Text and element pointing records
════════

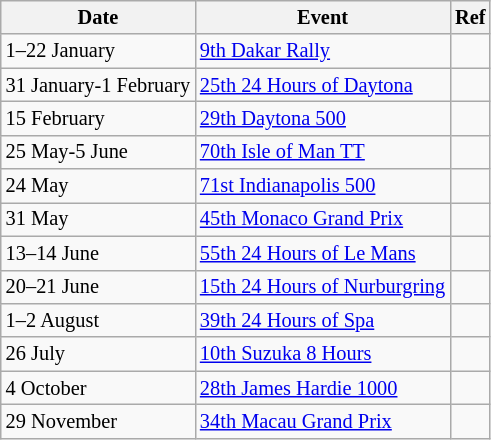
1–2 August [98, 320]
34th Macau Grand Prix [322, 421]
9th Dakar Rally [322, 51]
29 November [98, 421]
28th James Hardie 1000 [322, 388]
Ref [470, 17]
71st Indianapolis 500 [322, 186]
Event [322, 17]
25th 24 Hours of Daytona [322, 85]
29th Daytona 500 [322, 118]
31 May [98, 219]
10th Suzuka 8 Hours [322, 354]
25 May-5 June [98, 152]
13–14 June [98, 253]
39th 24 Hours of Spa [322, 320]
55th 24 Hours of Le Mans [322, 253]
45th Monaco Grand Prix [322, 219]
Date [98, 17]
31 January-1 February [98, 85]
15 February [98, 118]
1–22 January [98, 51]
70th Isle of Man TT [322, 152]
24 May [98, 186]
26 July [98, 354]
20–21 June [98, 287]
15th 24 Hours of Nurburgring [322, 287]
4 October [98, 388]
Extract the [X, Y] coordinate from the center of the cell holding the provided text.  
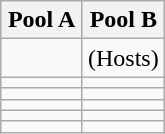
Pool A [42, 20]
(Hosts) [123, 58]
Pool B [123, 20]
Search for the cell housing the specified text and yield its [X, Y] center coordinate. 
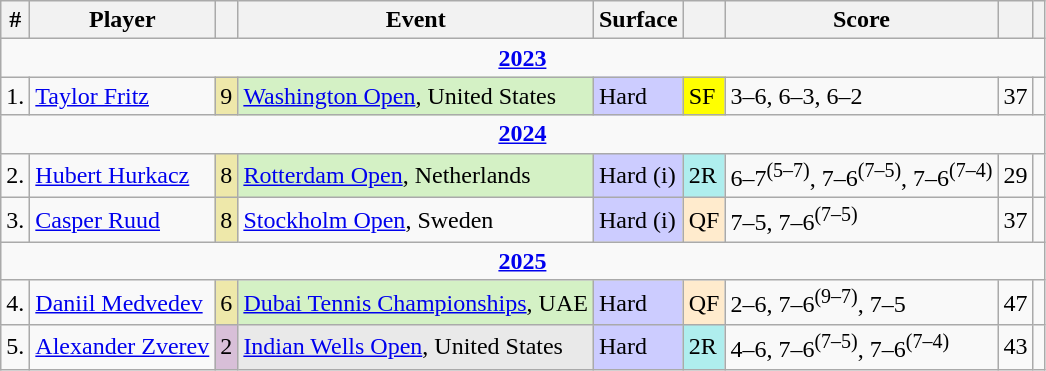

════════

Arrange the records, from their start up to and including the line containing "Extract the [X, Y]", as a JSON list of strings with one string per line and no blank lines. Omit the pictures.

◆ **REPLY TO THE EXERCISE**
[
  "1–2 August [98, 320]",
  "34th Macau Grand Prix [322, 421]",
  "9th Dakar Rally [322, 51]",
  "29 November [98, 421]",
  "28th James Hardie 1000 [322, 388]",
  "Ref [470, 17]",
  "71st Indianapolis 500 [322, 186]",
  "Event [322, 17]",
  "25th 24 Hours of Daytona [322, 85]",
  "29th Daytona 500 [322, 118]",
  "31 May [98, 219]",
  "10th Suzuka 8 Hours [322, 354]",
  "25 May-5 June [98, 152]",
  "13–14 June [98, 253]",
  "39th 24 Hours of Spa [322, 320]",
  "55th 24 Hours of Le Mans [322, 253]",
  "45th Monaco Grand Prix [322, 219]",
  "Date [98, 17]",
  "31 January-1 February [98, 85]",
  "15 February [98, 118]",
  "1–22 January [98, 51]",
  "70th Isle of Man TT [322, 152]",
  "24 May [98, 186]",
  "26 July [98, 354]",
  "20–21 June [98, 287]",
  "15th 24 Hours of Nurburgring [322, 287]",
  "4 October [98, 388]",
  "Extract the [X, Y] coordinate from the center of the cell holding the provided text.  "
]